A verbatim reproduction of the lines below, from the line containing "U202 pin VM: none -> +3V3" through the line containing "V203: AC 12V", both ends included, is the whole required output.

== Records for processing

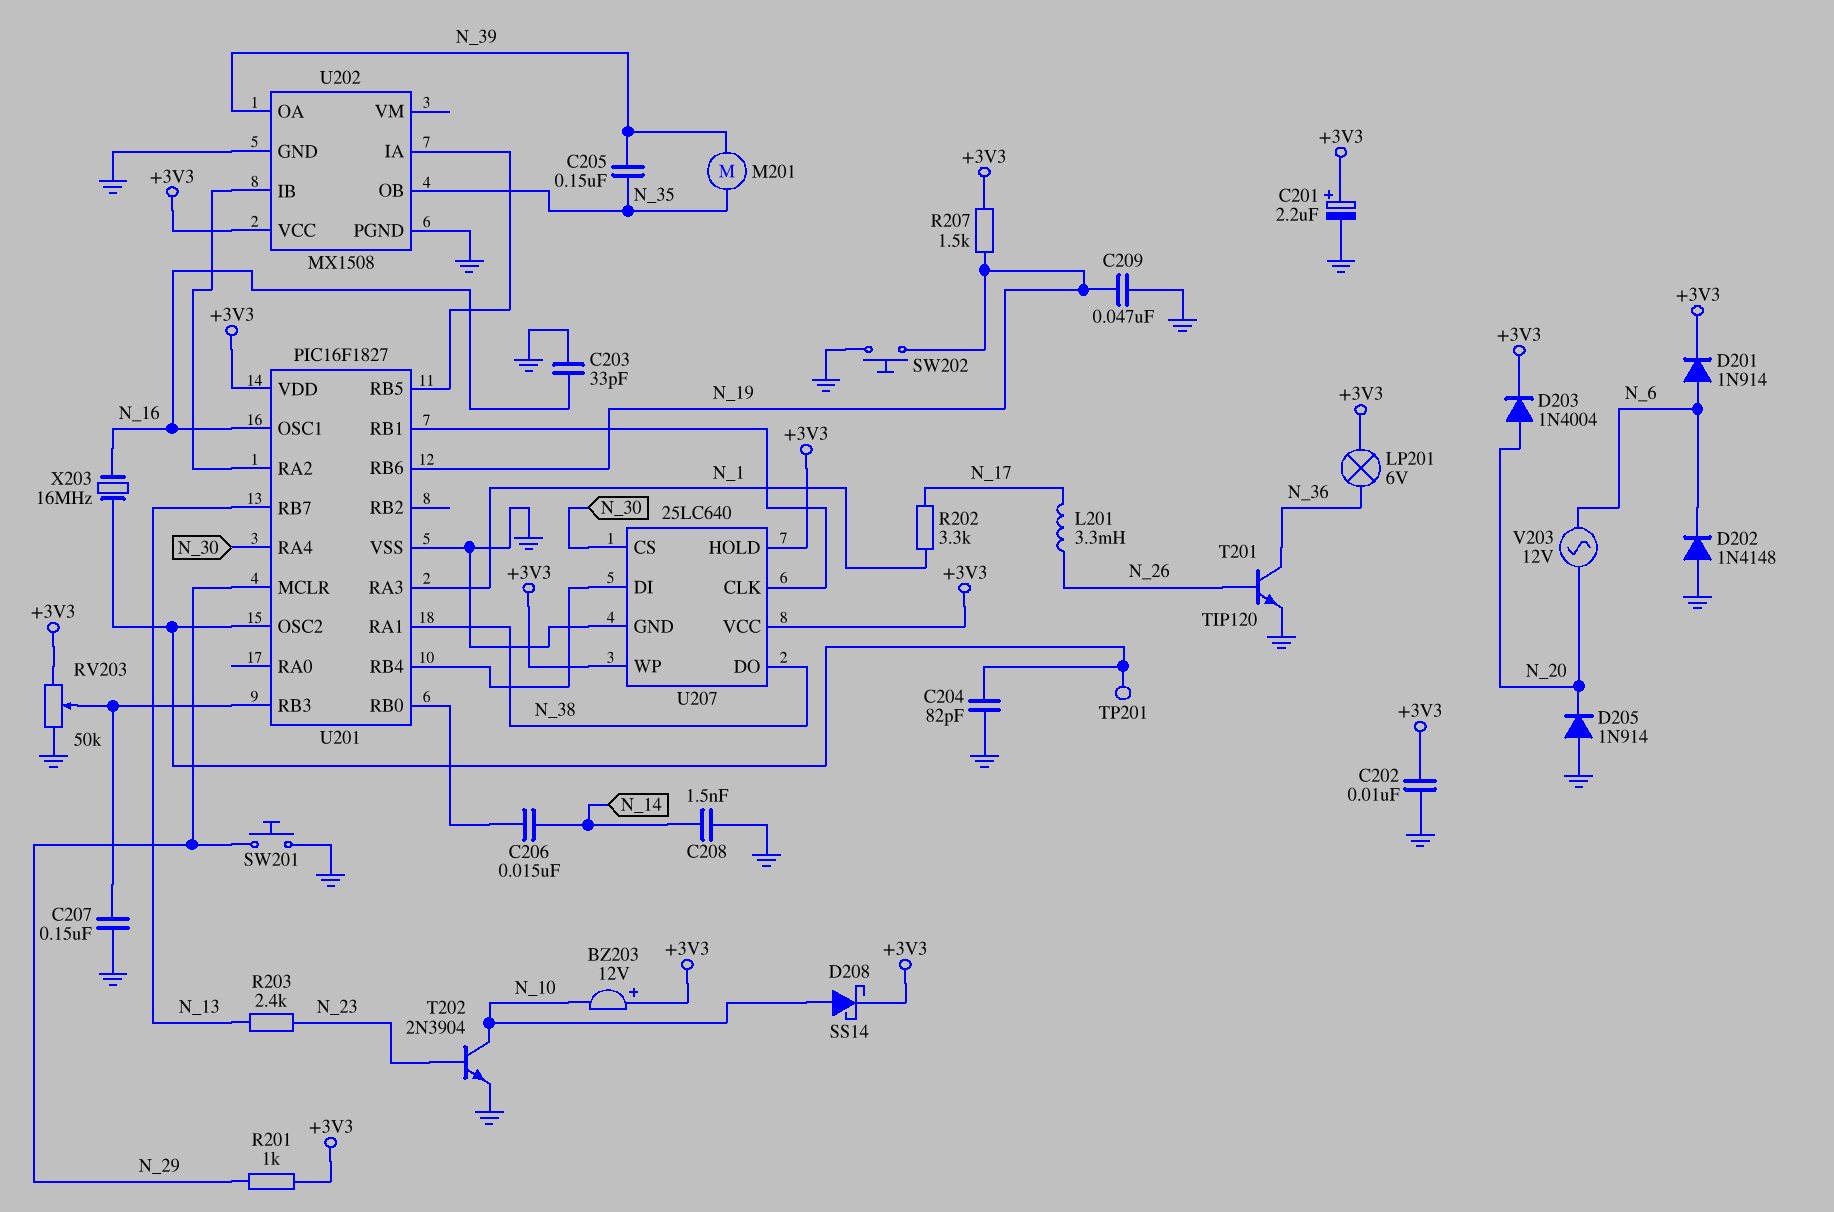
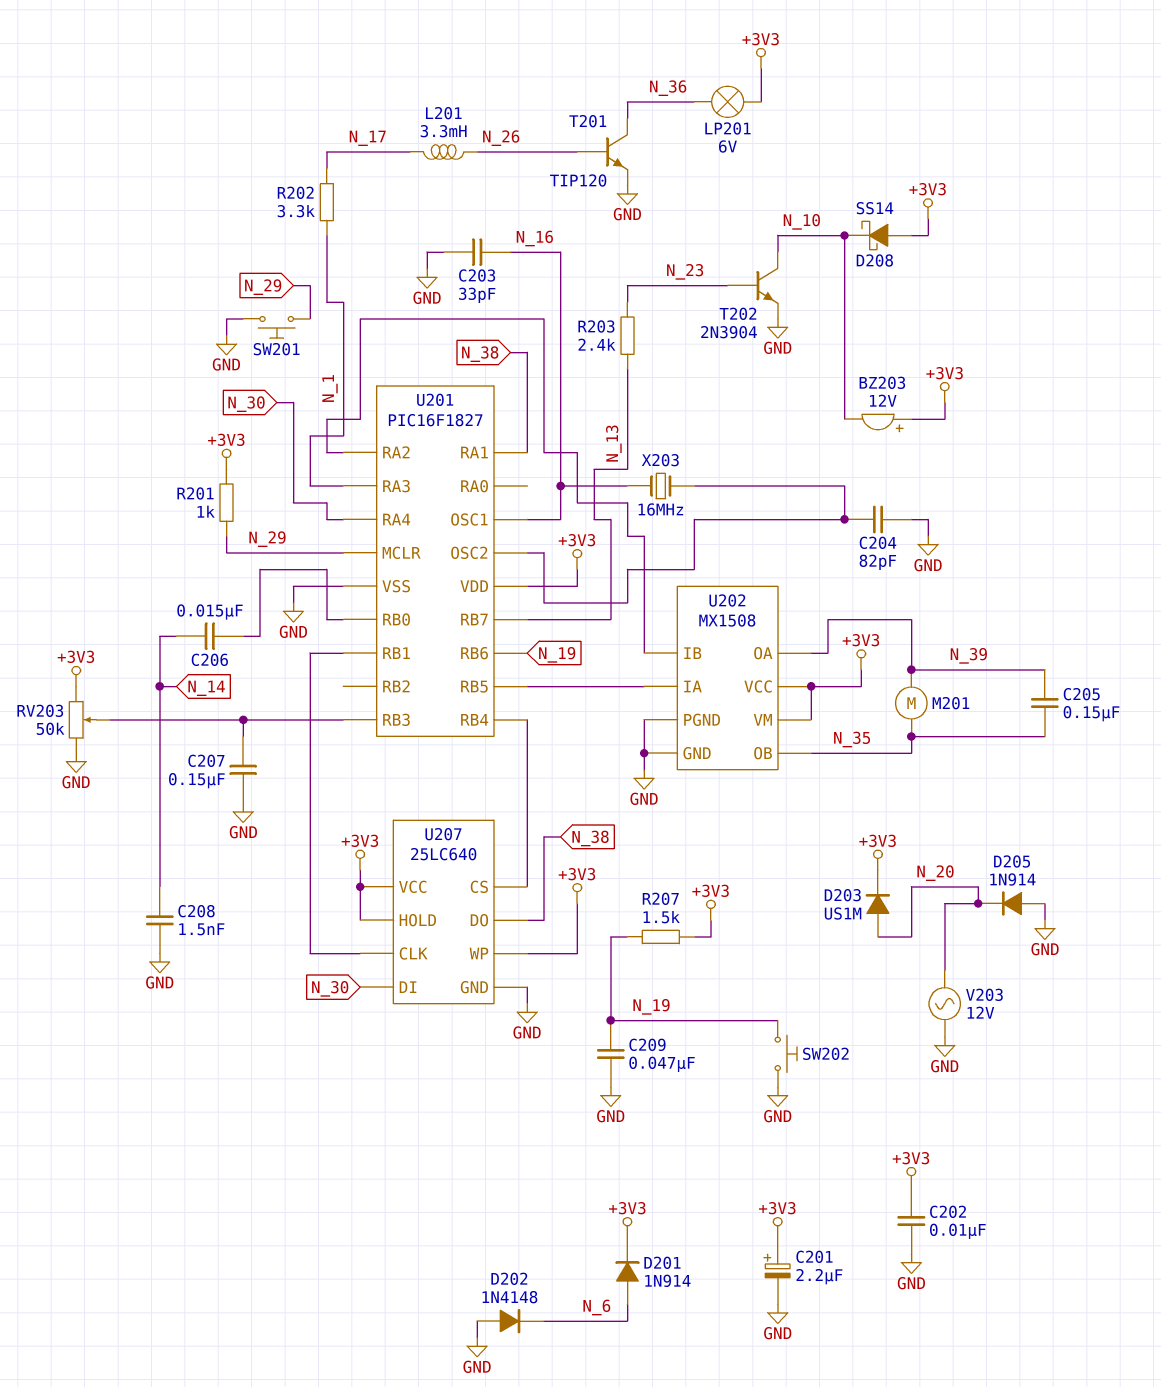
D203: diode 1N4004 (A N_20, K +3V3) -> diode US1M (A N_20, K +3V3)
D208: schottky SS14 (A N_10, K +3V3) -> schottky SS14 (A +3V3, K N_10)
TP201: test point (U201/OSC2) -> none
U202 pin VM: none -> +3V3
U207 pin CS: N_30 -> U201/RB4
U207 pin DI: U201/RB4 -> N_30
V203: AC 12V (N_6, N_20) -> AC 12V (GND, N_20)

====
== Records for processing

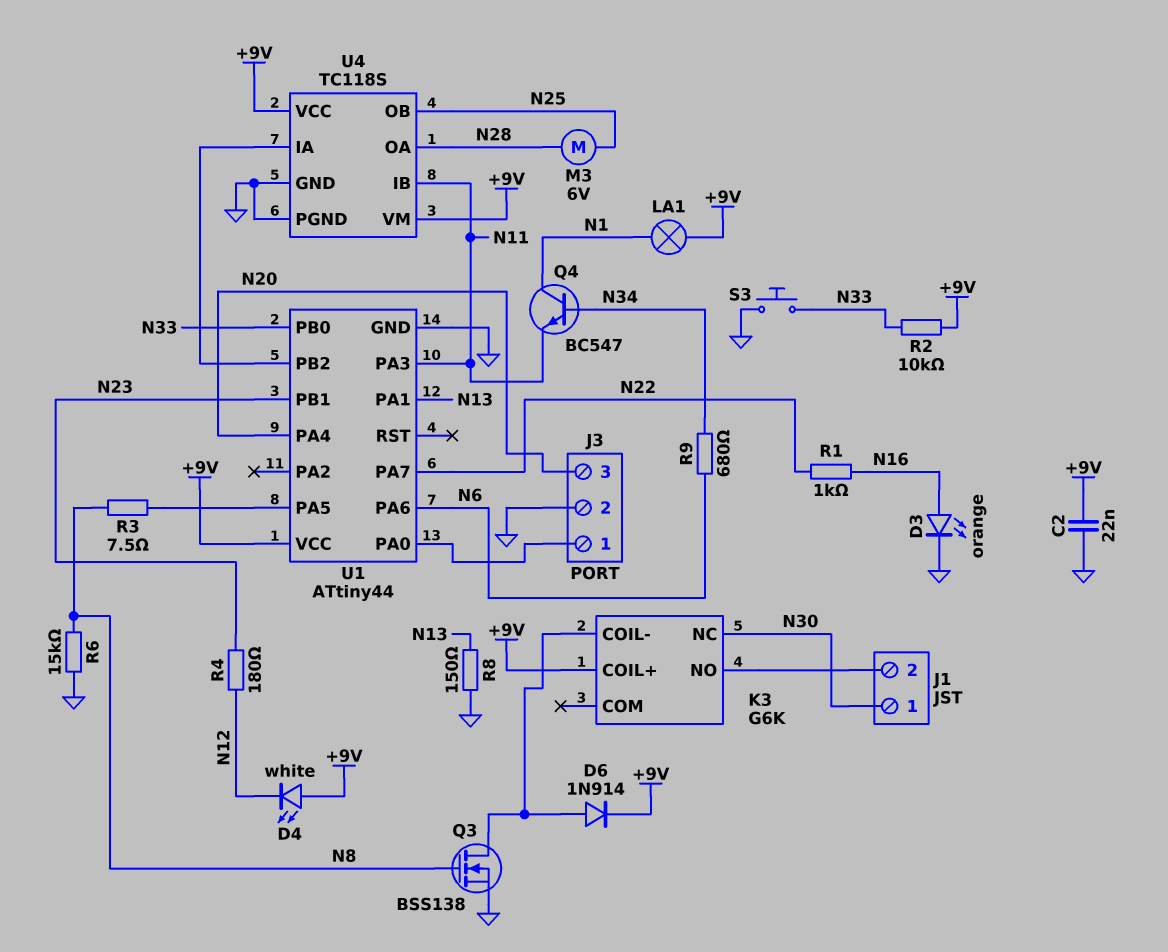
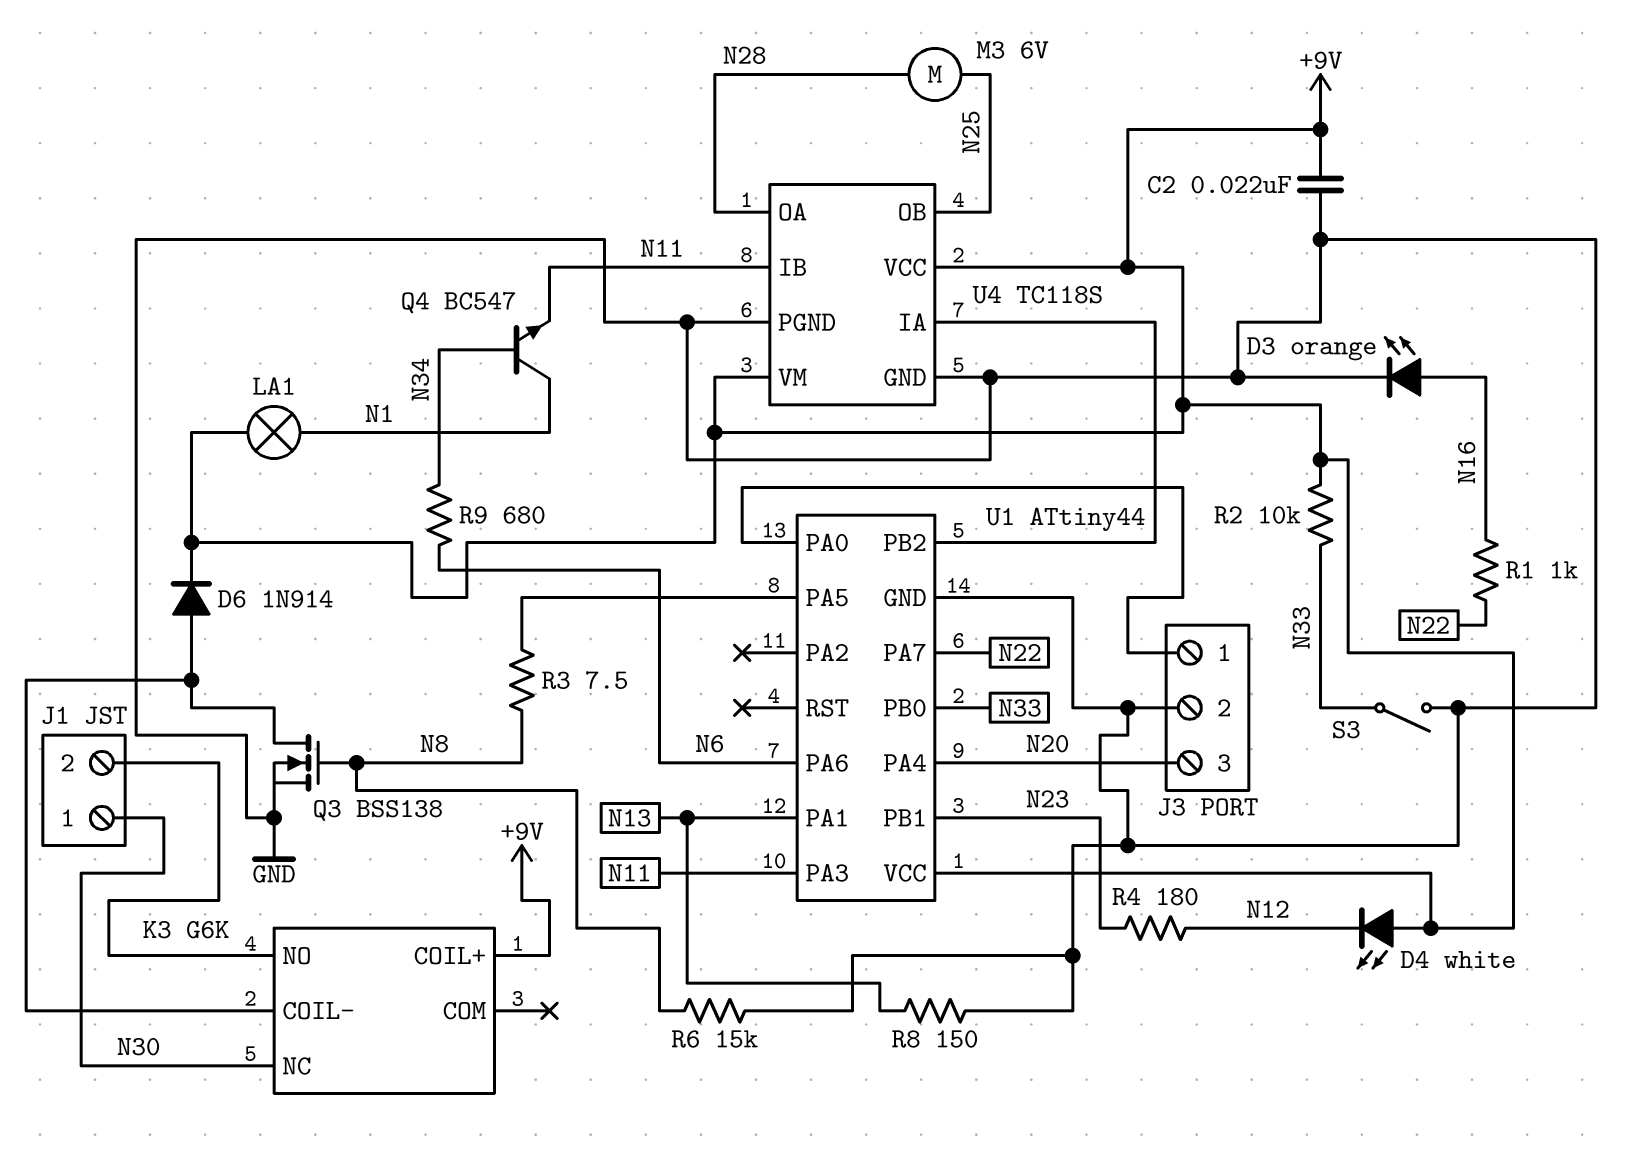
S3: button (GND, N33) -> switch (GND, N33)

====

:: Exercise solution ::
U202 pin VM: none -> +3V3
U207 pin CS: N_30 -> U201/RB4
U207 pin DI: U201/RB4 -> N_30
V203: AC 12V (N_6, N_20) -> AC 12V (GND, N_20)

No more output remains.